**WHAT THE TASK REQUIRES:** Where the data below has the string "none", return the whole line.

**GIVEN ENTRIES:**
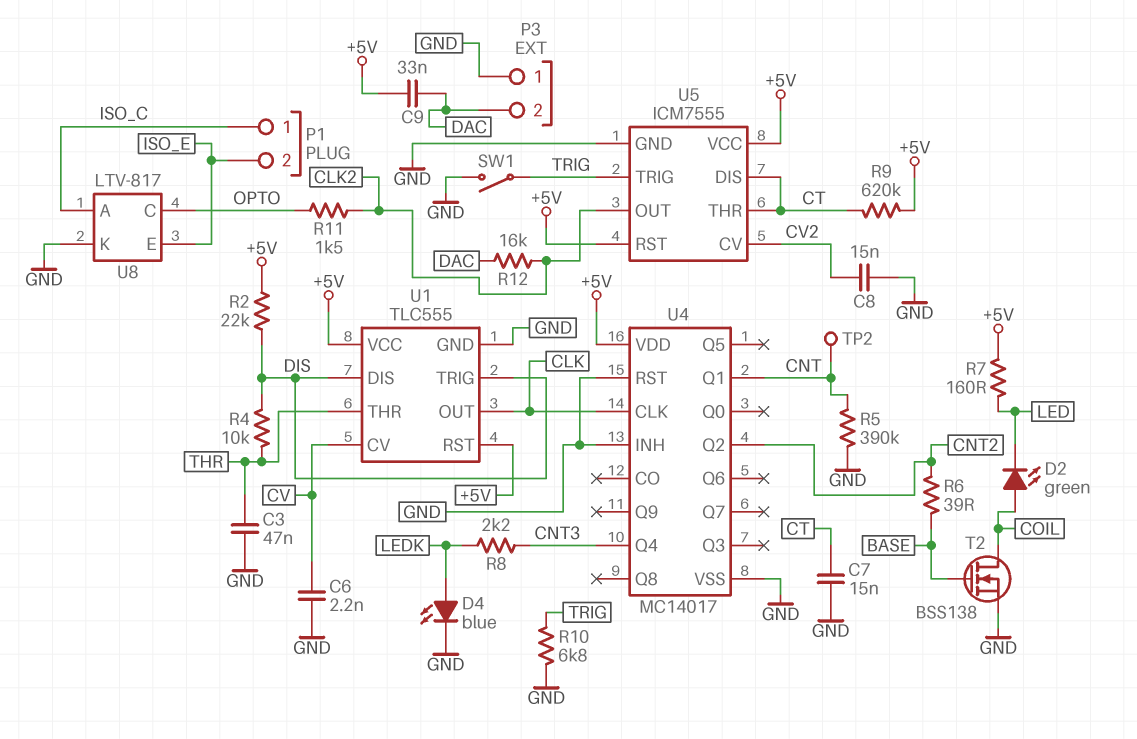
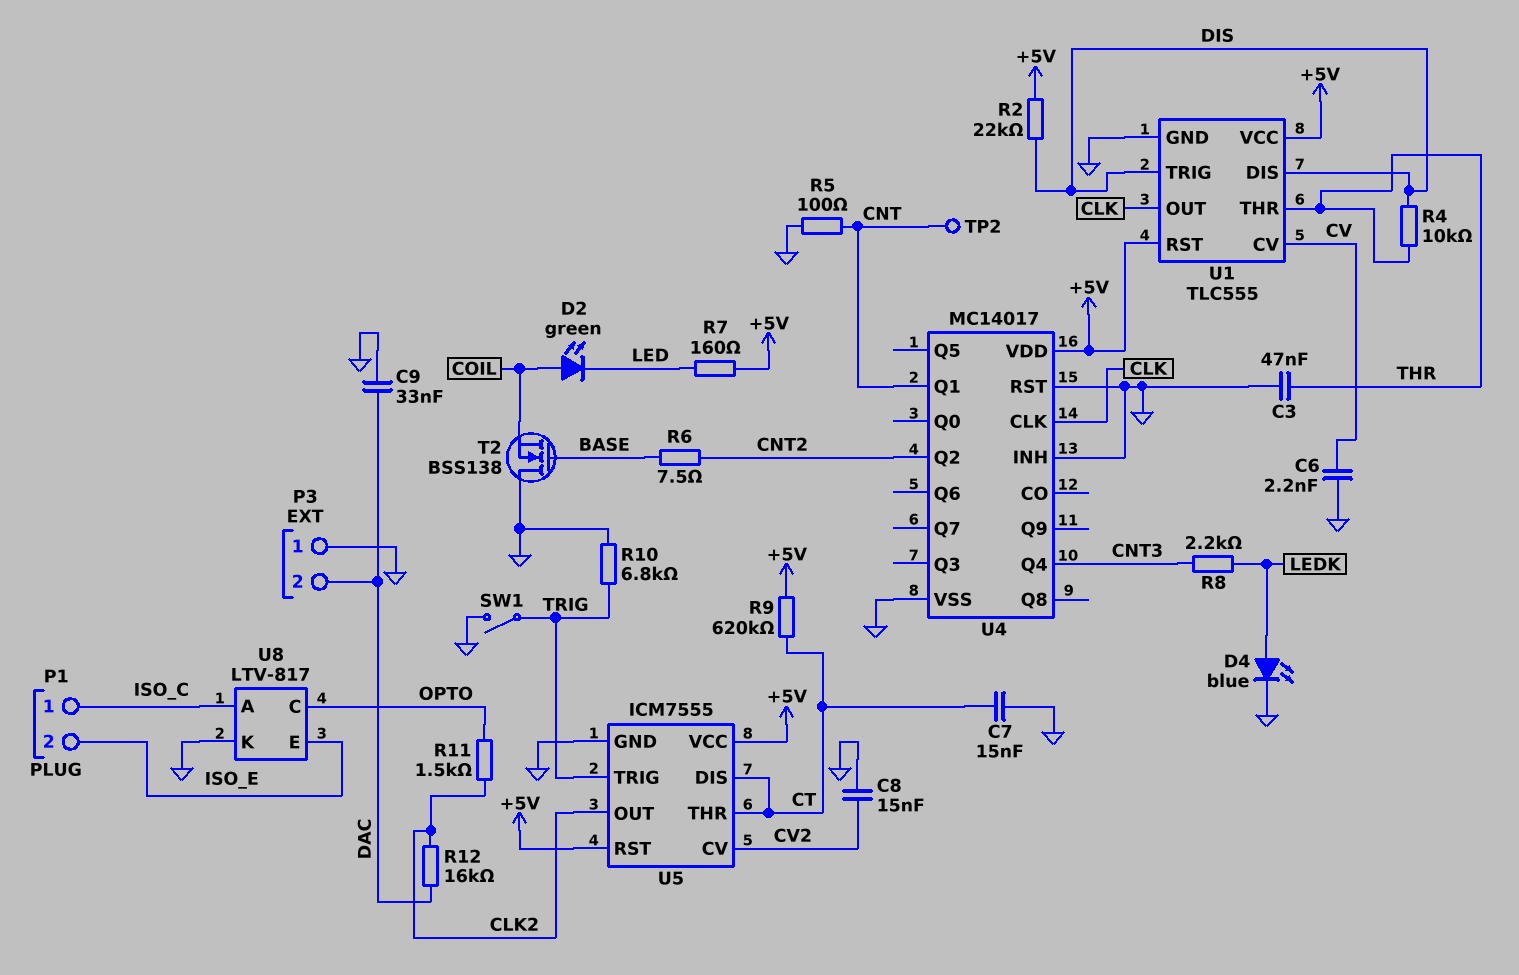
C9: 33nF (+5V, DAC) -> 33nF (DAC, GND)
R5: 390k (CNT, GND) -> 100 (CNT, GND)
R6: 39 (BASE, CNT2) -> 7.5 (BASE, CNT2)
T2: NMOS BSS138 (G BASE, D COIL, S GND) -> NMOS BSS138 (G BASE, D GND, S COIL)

* * *

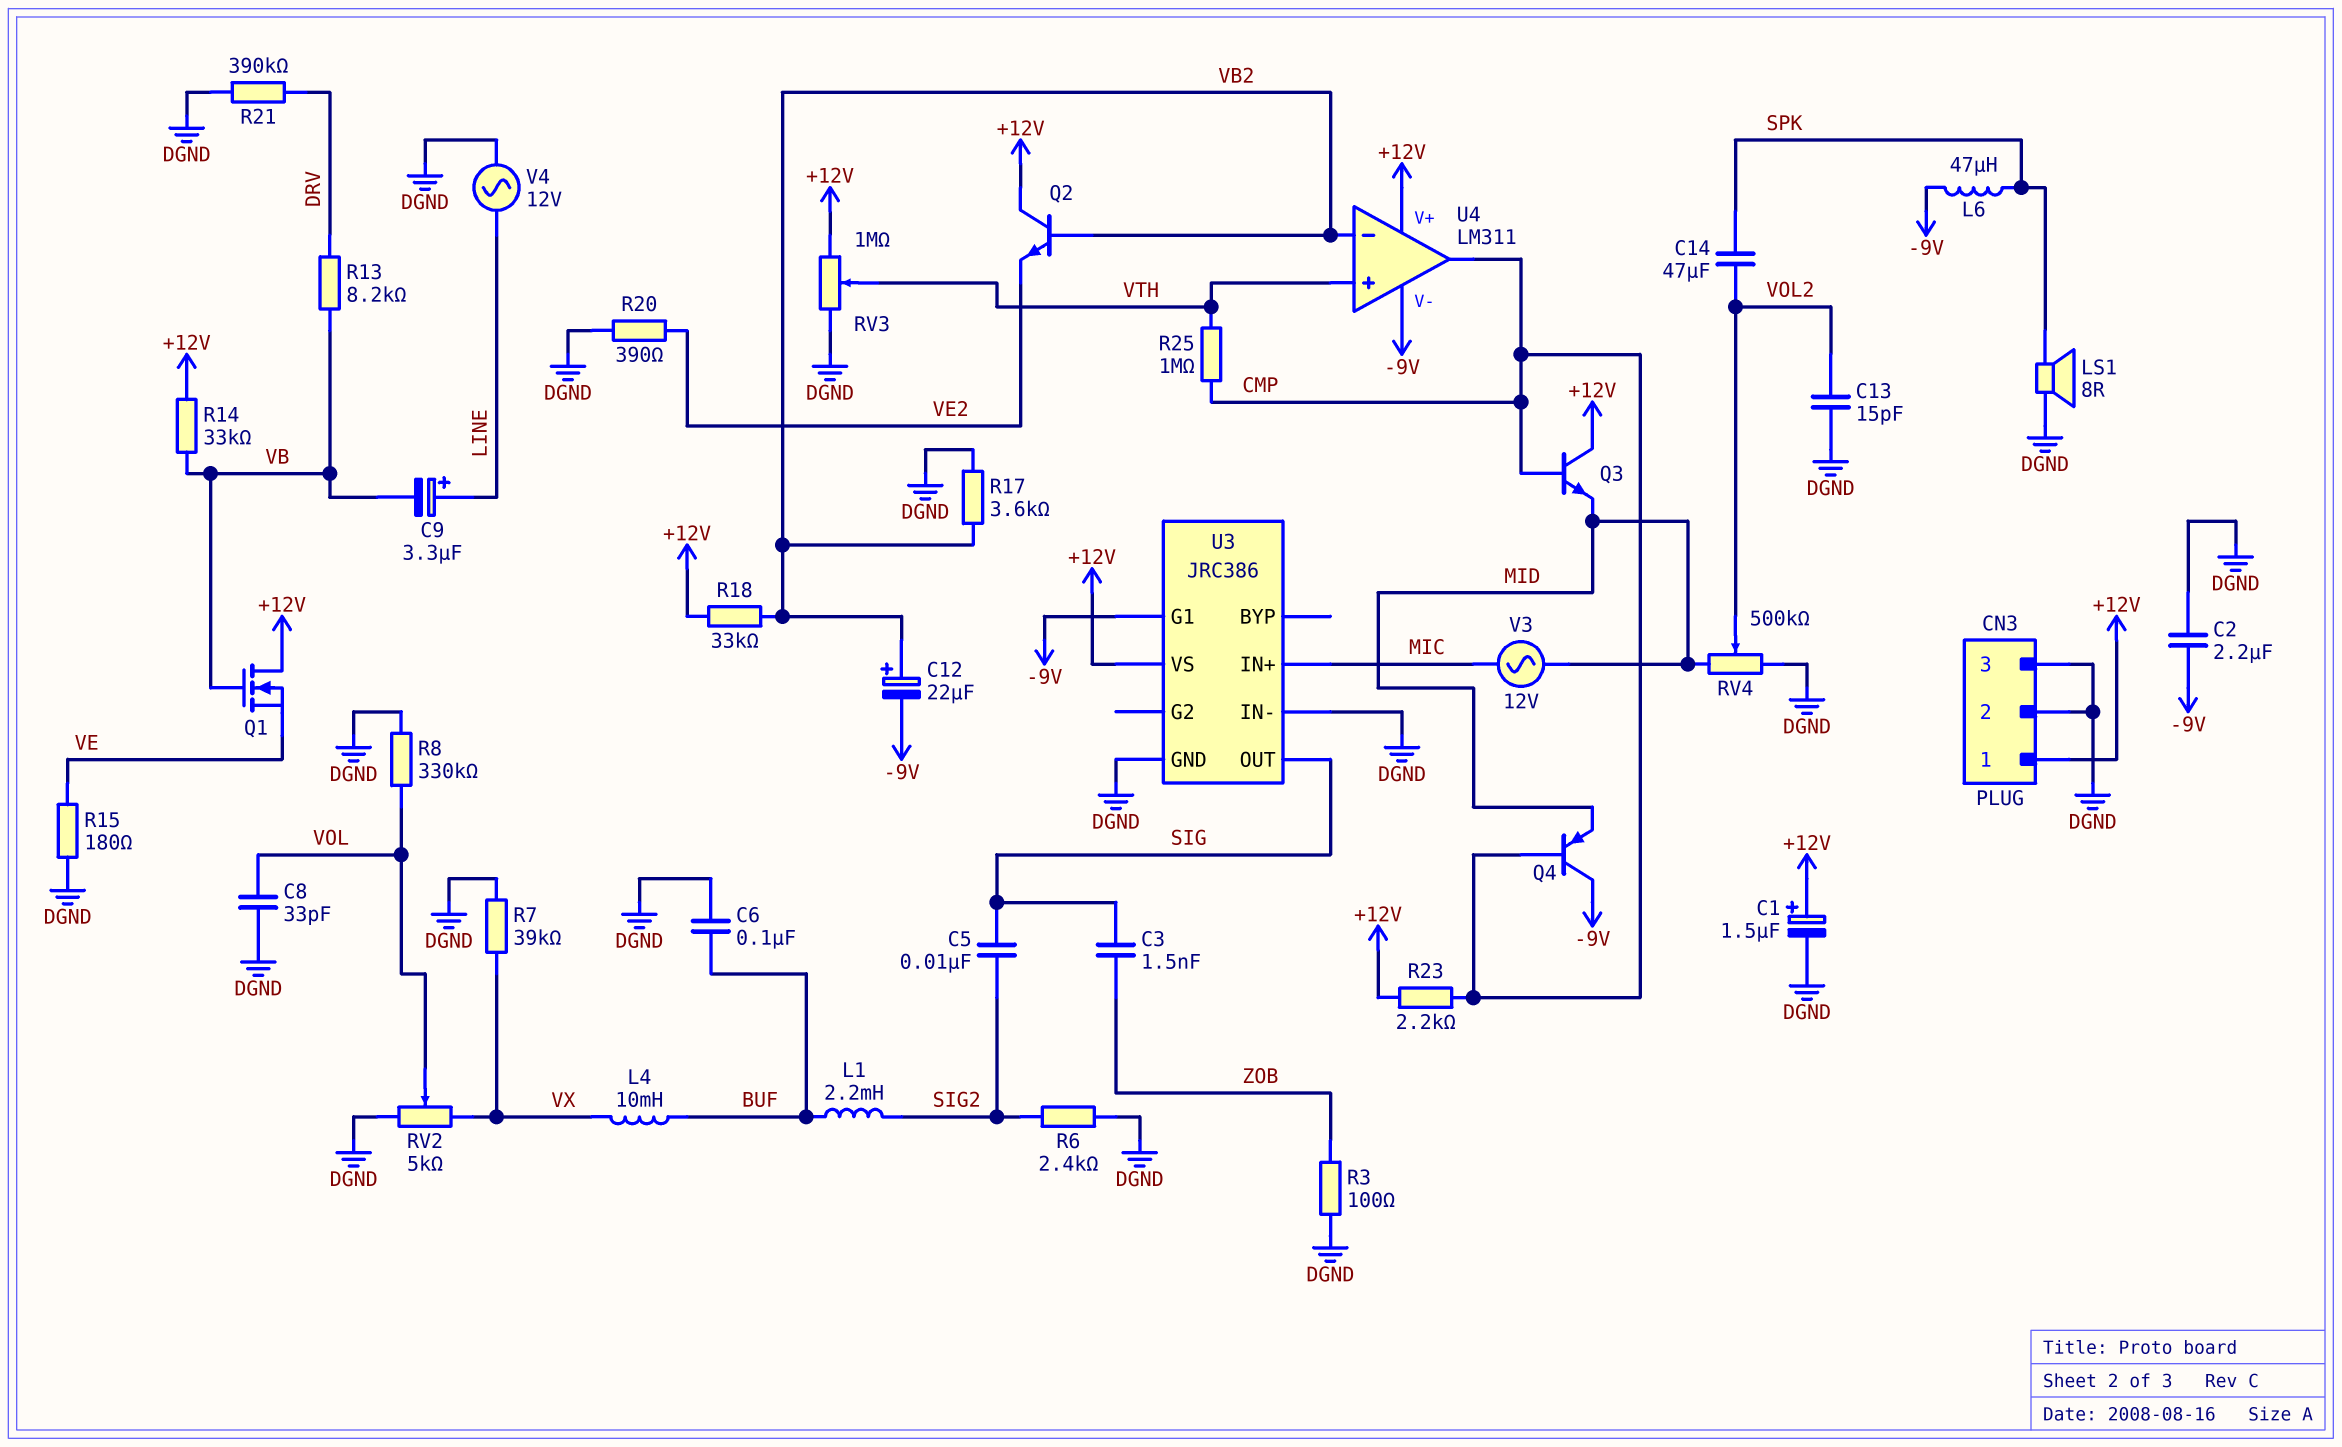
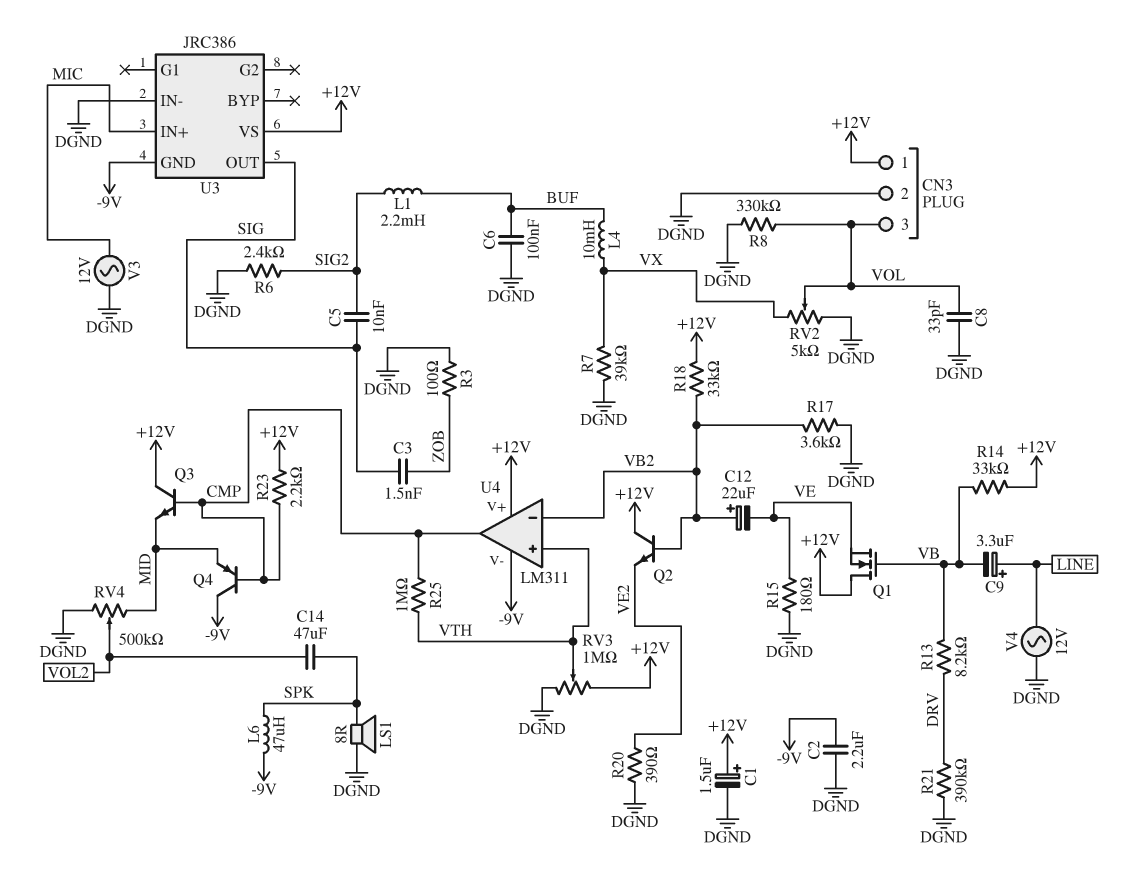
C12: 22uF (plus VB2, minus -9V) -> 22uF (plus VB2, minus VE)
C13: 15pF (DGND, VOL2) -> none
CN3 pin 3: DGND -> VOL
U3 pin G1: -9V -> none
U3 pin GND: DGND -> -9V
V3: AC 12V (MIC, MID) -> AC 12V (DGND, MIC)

**RESULT OF THE TASK:**
C13: 15pF (DGND, VOL2) -> none
U3 pin G1: -9V -> none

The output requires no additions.